A verbatim reproduction of the lines below, from the line containing "cyan semicircle: (709, 692)" through the line containing "red ellipse: (297, 749)", both ends included, is the whole required output.

*** Opening The data ***

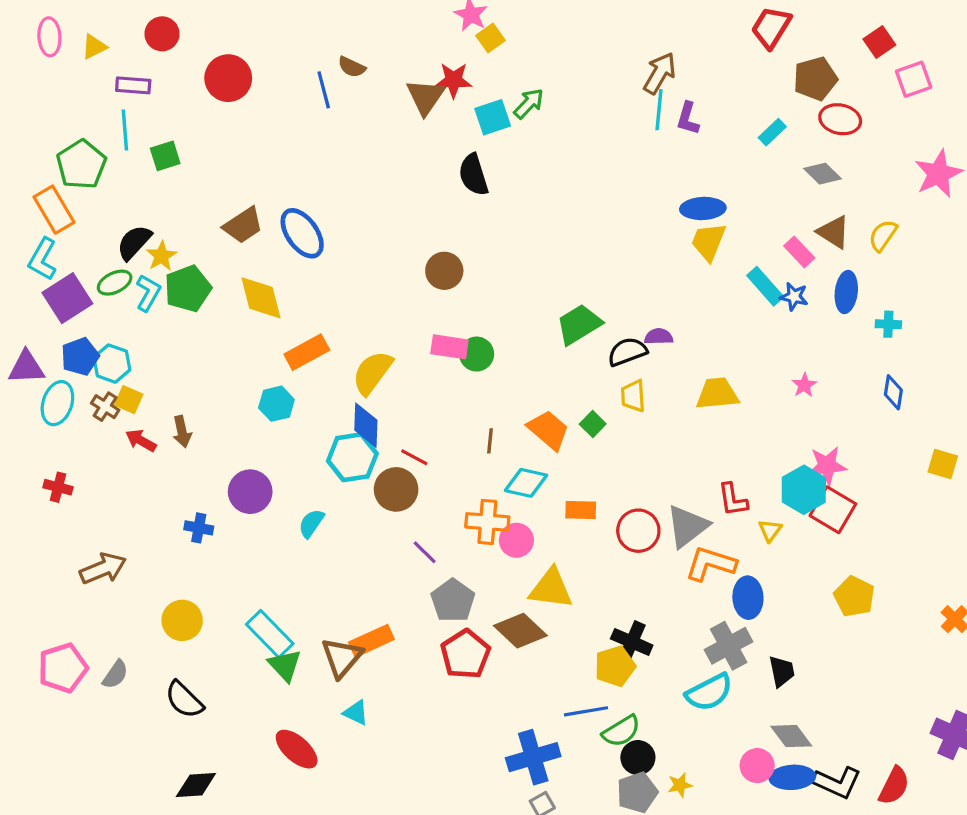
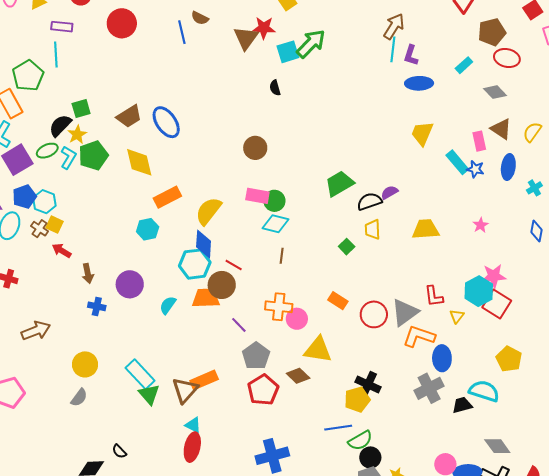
green arrow: (529, 104) -> (311, 44), size x1.5
green square: (165, 156) -> (81, 108), moved
black semicircle: (474, 175) -> (275, 88), size x0.6
blue ellipse: (703, 208) -> (419, 83), moved
pink rectangle: (799, 252) -> (479, 141), turned 30
cyan cross: (888, 324) -> (534, 188), turned -35
purple semicircle: (659, 337) -> (389, 192), turned -30
orange trapezoid: (548, 430) -> (206, 298), moved, turned -44
brown arrow: (182, 432) -> (88, 273), moved
cyan diamond: (526, 483) -> (276, 224), moved
orange rectangle: (581, 510) -> (338, 301), turned 30
brown diamond: (520, 631) -> (298, 376), size x0.7
black trapezoid: (782, 671) -> (462, 405), turned -95
gray semicircle: (115, 674) -> (79, 397), moved
cyan semicircle: (709, 692) -> (484, 391), moved, turned -136
black semicircle: (184, 700) -> (119, 451), moved, size x0.6
gray diamond: (791, 736) -> (497, 446), moved
red ellipse: (297, 749) -> (192, 447), moved, turned 60
blue cross: (533, 757) -> (272, 456), moved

*** Closing The data ***

→ **Solution to this problem**
cyan semicircle: (709, 692) -> (484, 391), moved, turned -136
black semicircle: (184, 700) -> (119, 451), moved, size x0.6
gray diamond: (791, 736) -> (497, 446), moved
red ellipse: (297, 749) -> (192, 447), moved, turned 60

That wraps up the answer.